» Task objective: Output only the lines from the one holding "(394, 116) = (139, 478): turquoise" to the end of the data below, please, copied exactly.

» Material provided:
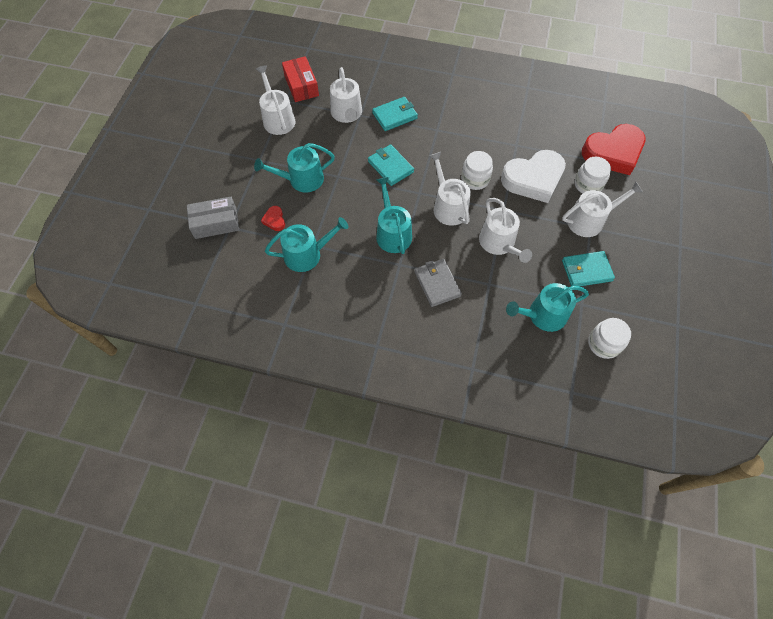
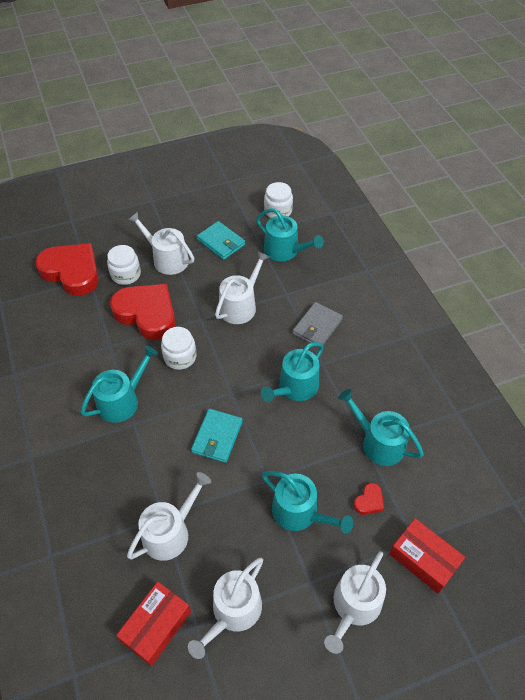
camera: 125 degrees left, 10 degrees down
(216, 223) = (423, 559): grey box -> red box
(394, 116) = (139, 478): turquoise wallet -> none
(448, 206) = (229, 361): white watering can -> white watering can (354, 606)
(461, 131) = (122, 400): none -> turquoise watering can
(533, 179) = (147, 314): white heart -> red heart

» Solution for this problem:
(394, 116) = (139, 478): turquoise wallet -> none
(448, 206) = (229, 361): white watering can -> white watering can (354, 606)
(461, 131) = (122, 400): none -> turquoise watering can
(533, 179) = (147, 314): white heart -> red heart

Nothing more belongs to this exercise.